_Exercise details_
Exactly reproduce the lines from the one containing "U4: TJA1050 -> MCP2551" through the last line of the data, both ends included, leaving out pictures.

Change detection data

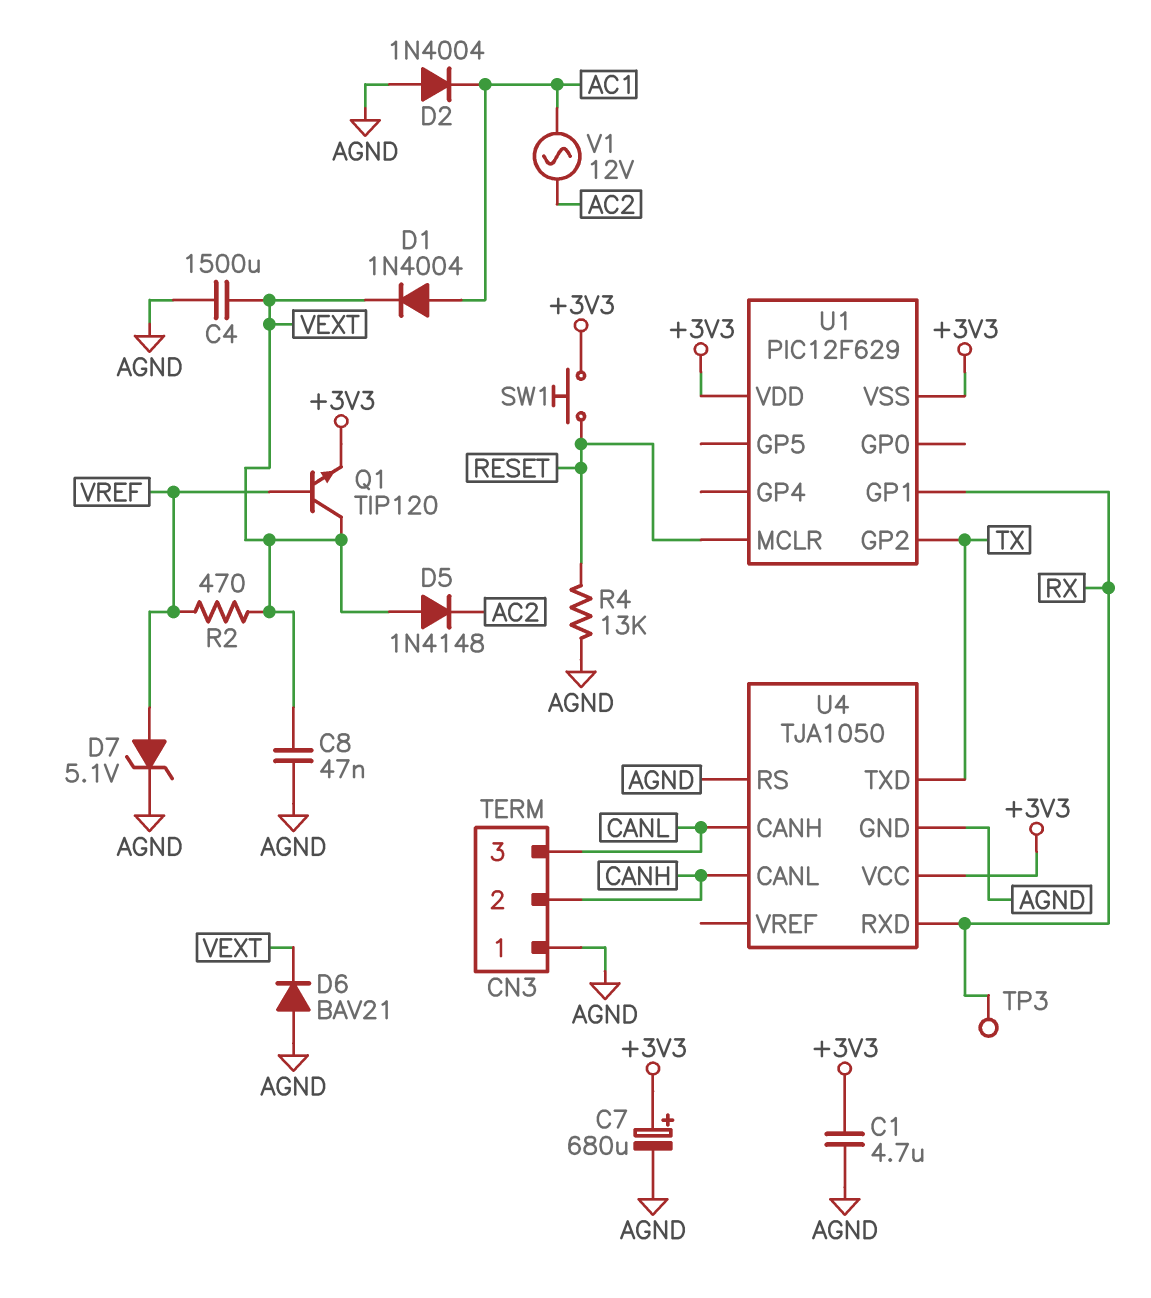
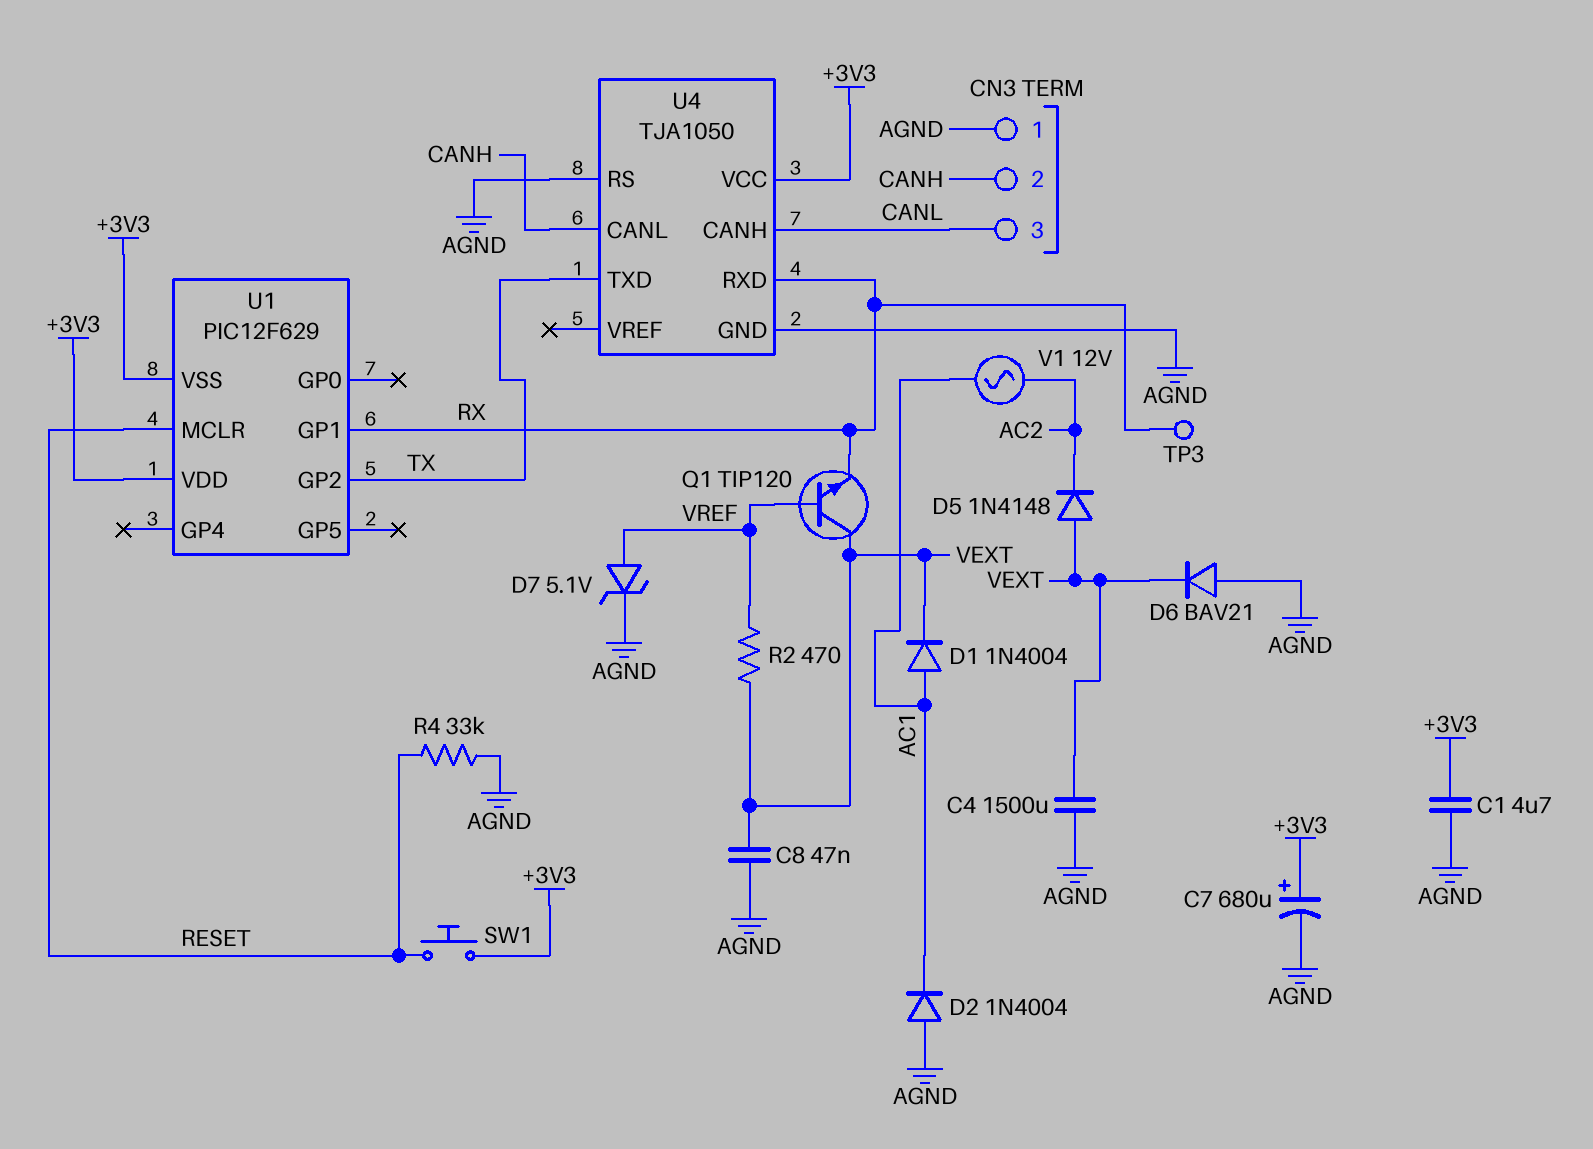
Q1: NPN TIP120 (B VREF, C VEXT, E +3V3) -> NPN TIP120 (B VREF, C VEXT, E RX)
R4: 13k (AGND, RESET) -> 33k (AGND, RESET)

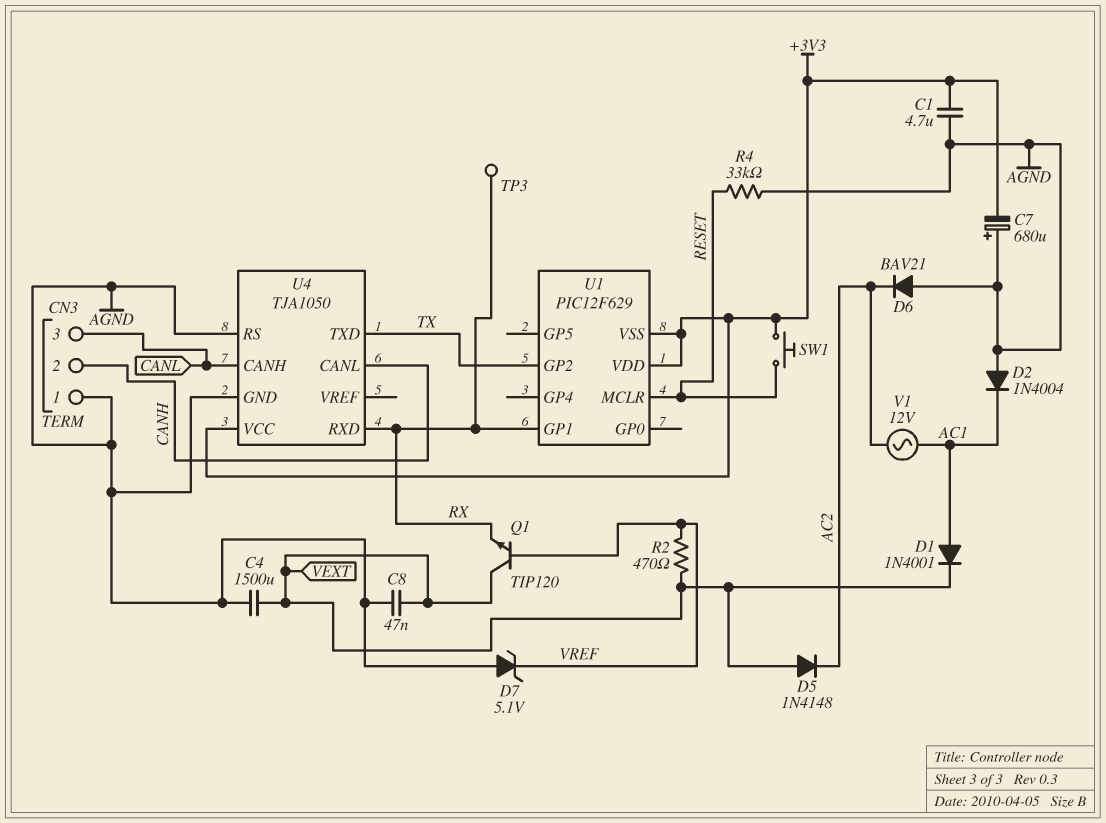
C7: 680uF (plus +3V3, minus AGND) -> 680uF (plus AGND, minus +3V3)
D1: diode 1N4004 (A AC1, K VEXT) -> diode 1N4001 (A AC1, K VEXT)
D6: diode BAV21 (A AGND, K VEXT) -> diode BAV21 (A AGND, K AC2)
D7: zener 5.1V (A VREF, K AGND) -> zener 5.1V (A AGND, K VREF)

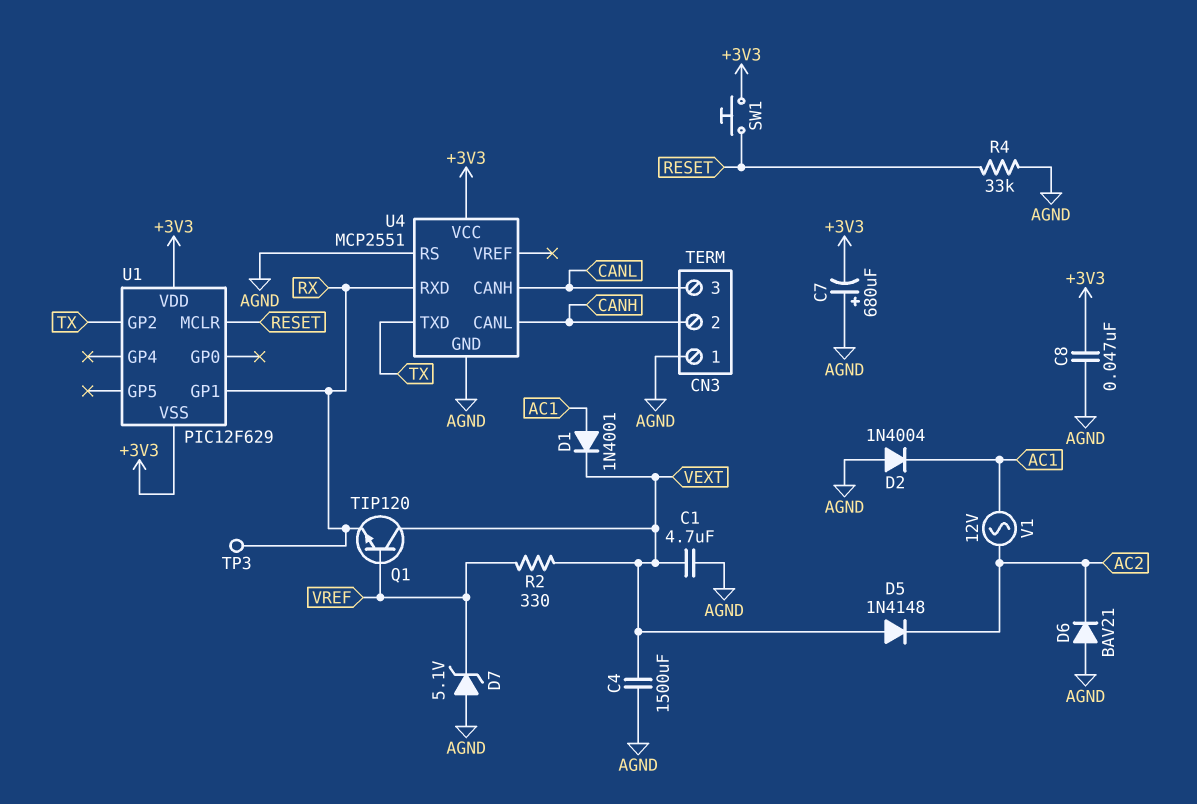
C1: 4.7uF (+3V3, AGND) -> 4.7uF (AGND, VEXT)
C8: 47nF (AGND, VEXT) -> 47nF (+3V3, AGND)
R2: 470 (VEXT, VREF) -> 330 (VEXT, VREF)
U4: TJA1050 -> MCP2551

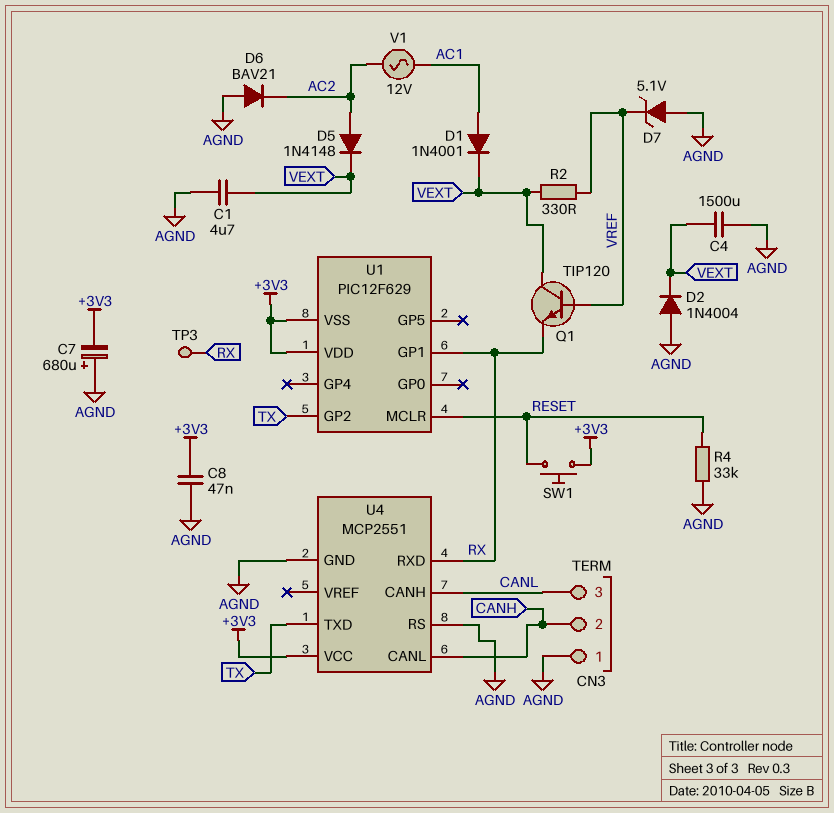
D2: diode 1N4004 (A AGND, K AC1) -> diode 1N4004 (A AGND, K VEXT)
D5: diode 1N4148 (A VEXT, K AC2) -> diode 1N4148 (A AC2, K VEXT)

_Response area_
U4: TJA1050 -> MCP2551

D2: diode 1N4004 (A AGND, K AC1) -> diode 1N4004 (A AGND, K VEXT)
D5: diode 1N4148 (A VEXT, K AC2) -> diode 1N4148 (A AC2, K VEXT)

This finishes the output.